Data supplied
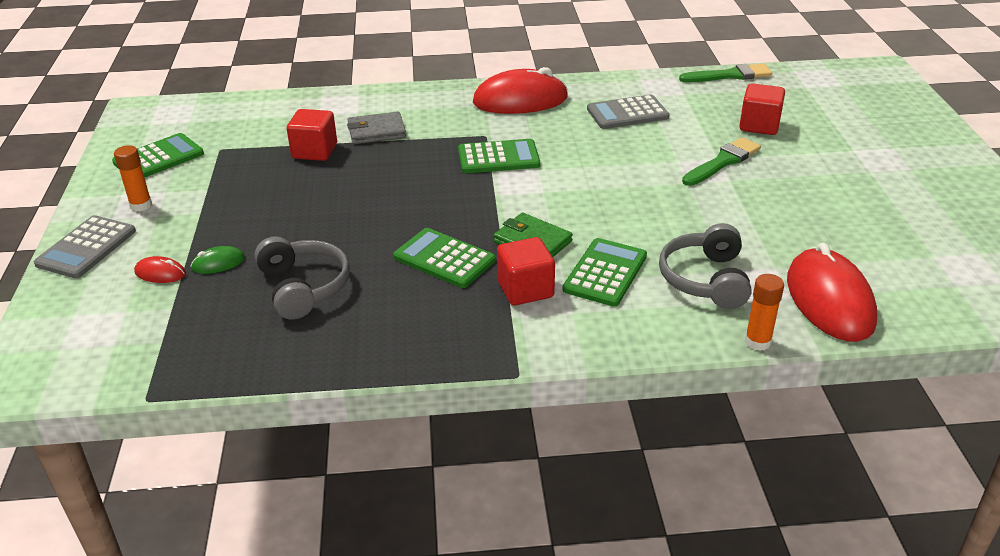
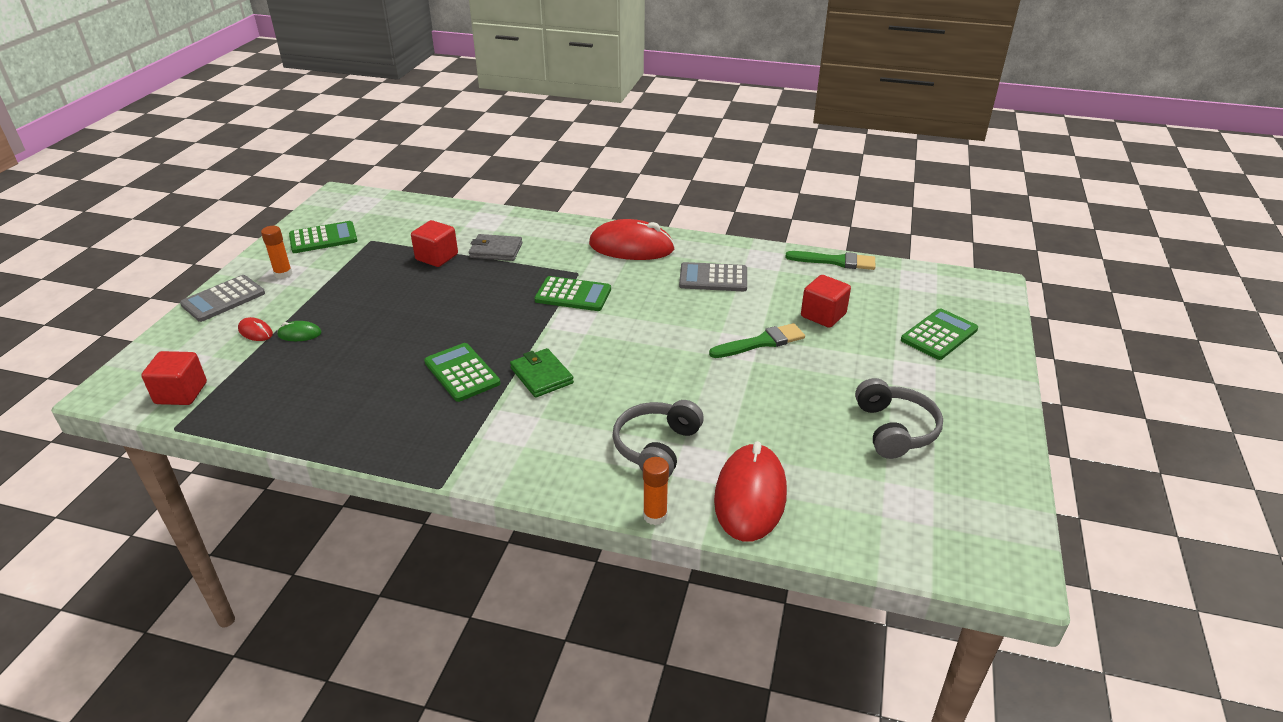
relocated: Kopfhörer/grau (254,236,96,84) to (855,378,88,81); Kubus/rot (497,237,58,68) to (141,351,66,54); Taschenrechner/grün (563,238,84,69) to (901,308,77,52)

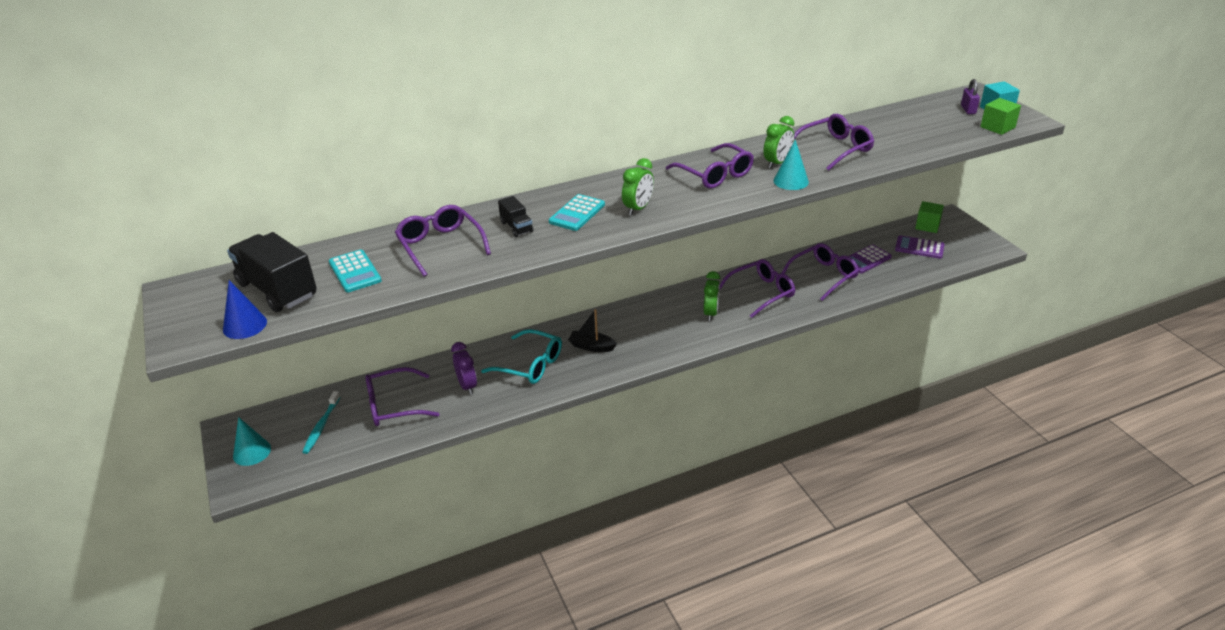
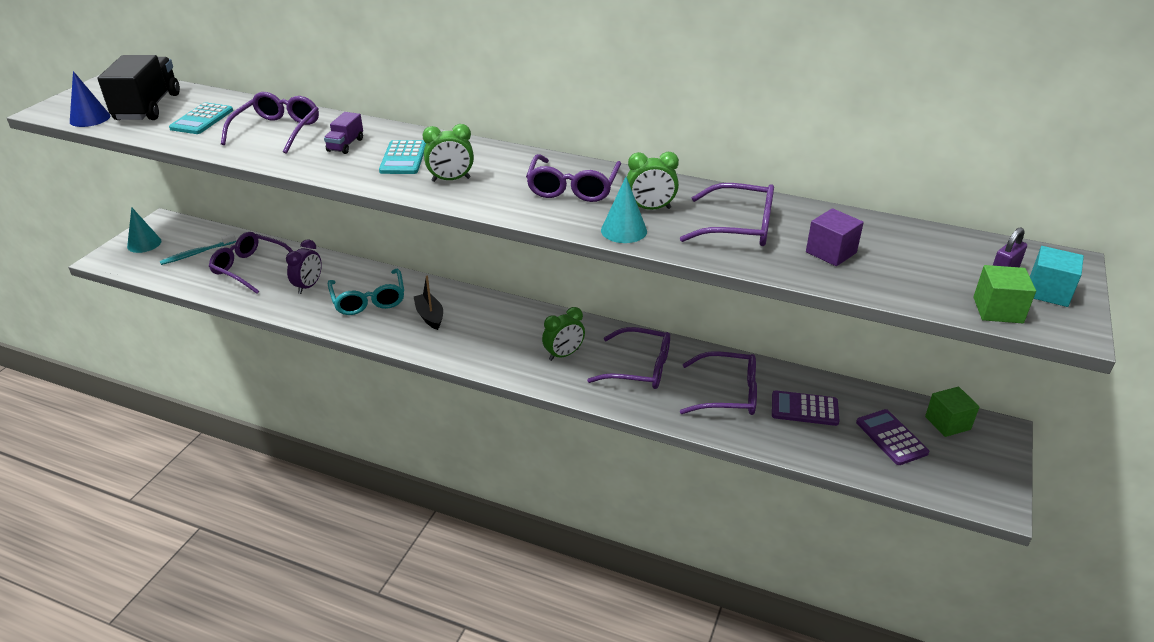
appeared: Kubus/lila (806,208,58,58)
colour: Lastwagen/schwarz (498,196,35,41) to Lastwagen/lila (324,112,39,42)
spun: Taschenrechner/türkis (549,194,56,37) = (379,140,47,34) 75 degrees counterclockwise

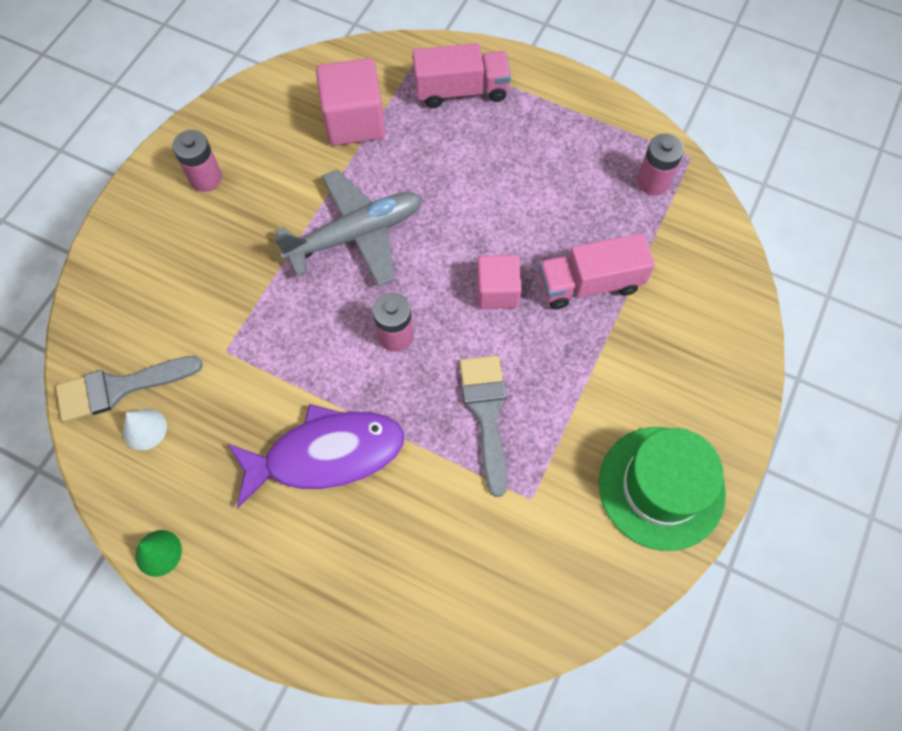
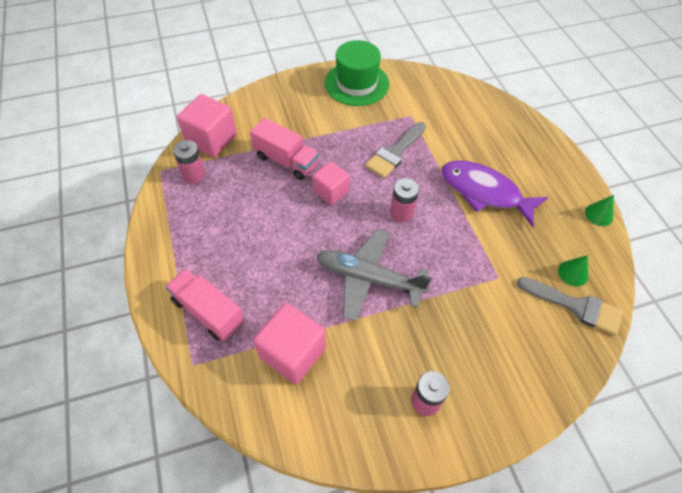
appeared: Kubus/rosa (177,94,60,63)
colour: Kegel/weiß (123,409,44,41) to Kegel/grün (558,255,30,31)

The task
Each record needs to be reproduced exactly, and no image should be carried over.

Task solution
relocated: Kopfhörer/grau (254,236,96,84) to (855,378,88,81); Kubus/rot (497,237,58,68) to (141,351,66,54); Taschenrechner/grün (563,238,84,69) to (901,308,77,52)

appeared: Kubus/lila (806,208,58,58)
colour: Lastwagen/schwarz (498,196,35,41) to Lastwagen/lila (324,112,39,42)
spun: Taschenrechner/türkis (549,194,56,37) = (379,140,47,34) 75 degrees counterclockwise

appeared: Kubus/rosa (177,94,60,63)
colour: Kegel/weiß (123,409,44,41) to Kegel/grün (558,255,30,31)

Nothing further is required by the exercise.